RECORDS SUPPLIED:
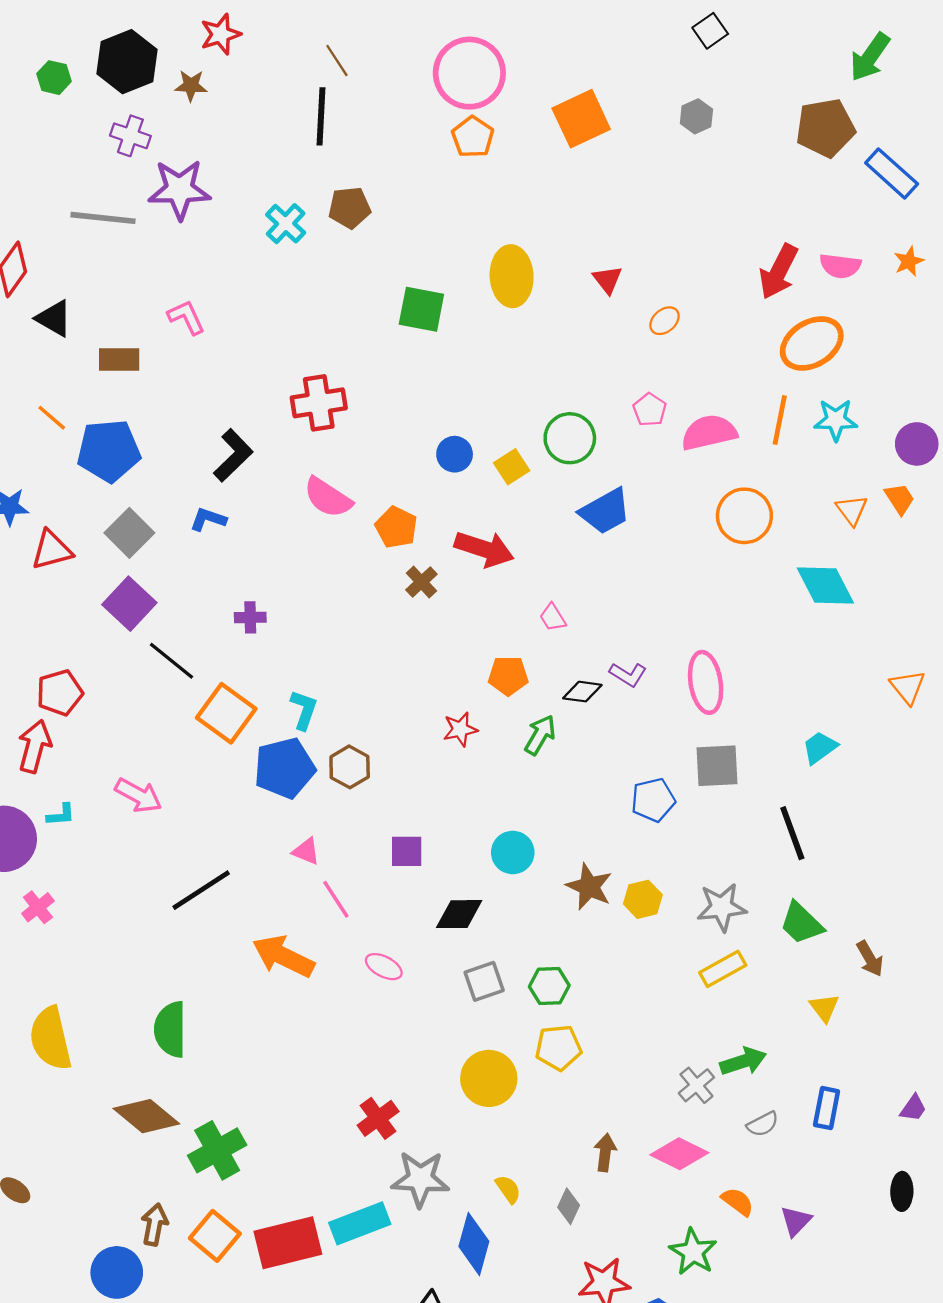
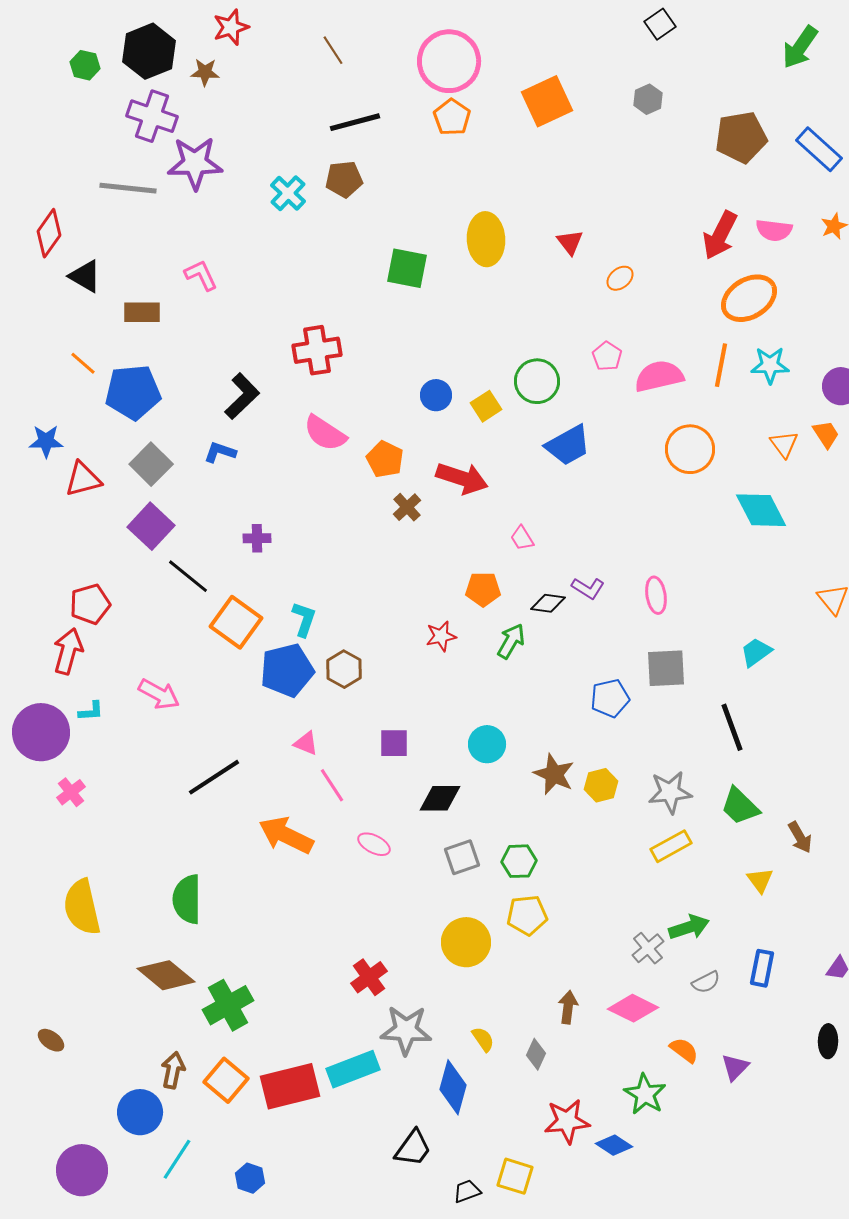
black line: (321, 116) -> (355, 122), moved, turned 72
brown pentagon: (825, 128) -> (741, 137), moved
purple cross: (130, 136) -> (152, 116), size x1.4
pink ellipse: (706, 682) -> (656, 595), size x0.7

==

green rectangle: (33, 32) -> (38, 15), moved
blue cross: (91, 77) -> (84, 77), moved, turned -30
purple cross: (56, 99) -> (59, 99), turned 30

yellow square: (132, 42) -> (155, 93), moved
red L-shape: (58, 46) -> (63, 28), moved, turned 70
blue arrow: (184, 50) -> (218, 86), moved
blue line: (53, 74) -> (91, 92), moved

* * *

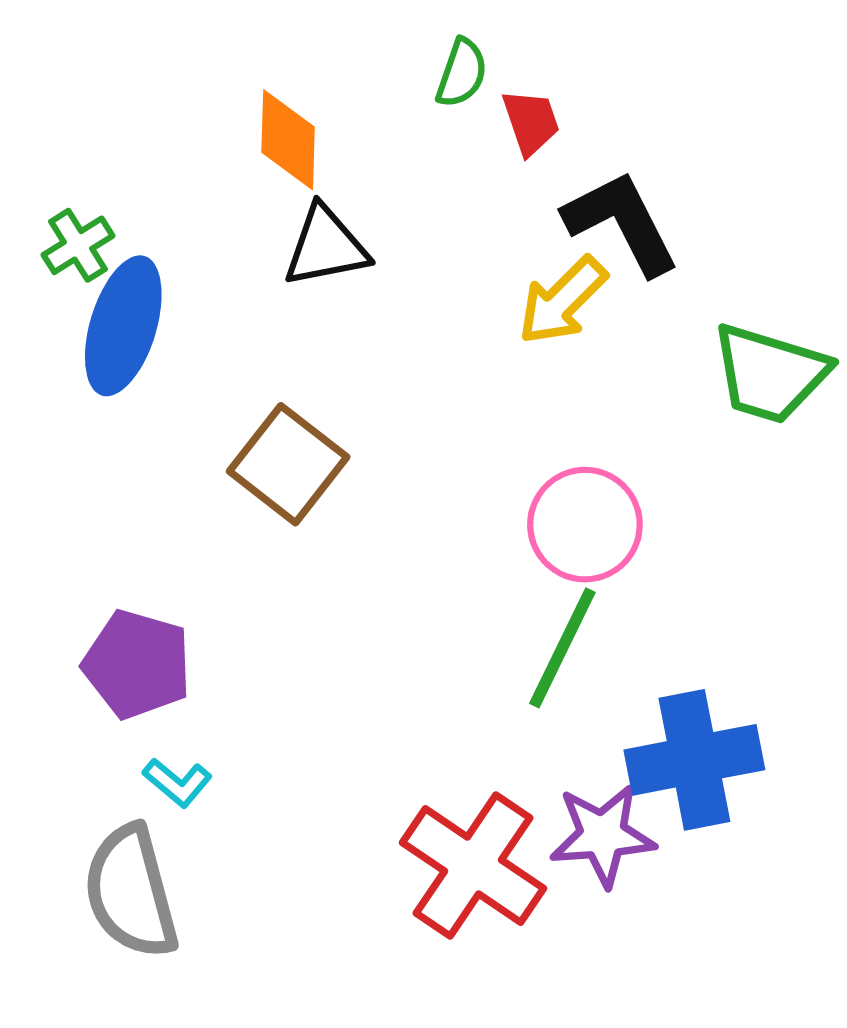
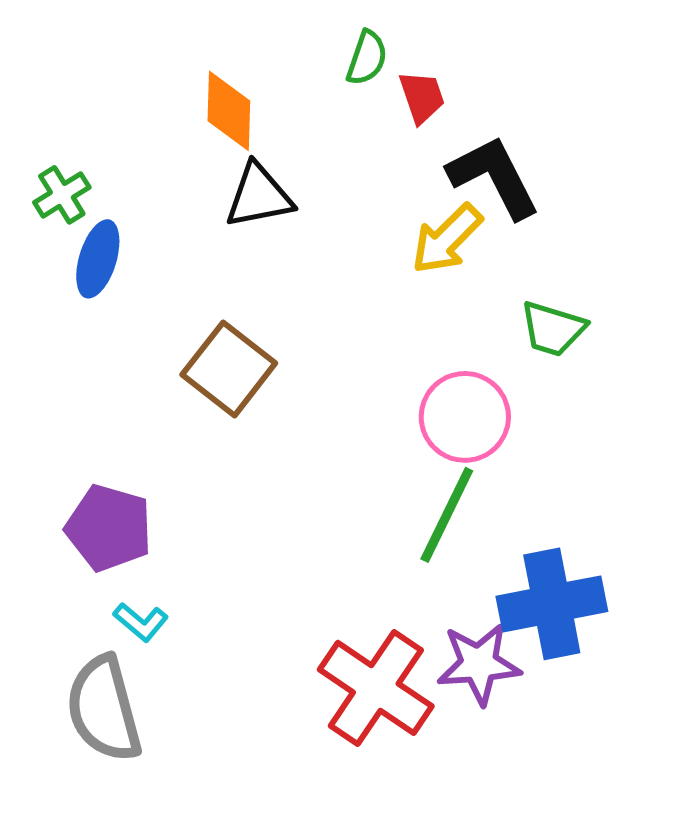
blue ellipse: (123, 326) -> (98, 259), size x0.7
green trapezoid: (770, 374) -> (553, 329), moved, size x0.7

DESCRIPTION OF THE TASK: In the listing above, find the line containing "black line: (321, 116)" and the line containing "pink ellipse: (706, 682)". Output them and every line between, exactly, and nothing else.

RESULT OF THIS EXERCISE:
black line: (321, 116) -> (355, 122), moved, turned 72
brown pentagon: (825, 128) -> (741, 137), moved
purple cross: (130, 136) -> (152, 116), size x1.4
pink ellipse: (706, 682) -> (656, 595), size x0.7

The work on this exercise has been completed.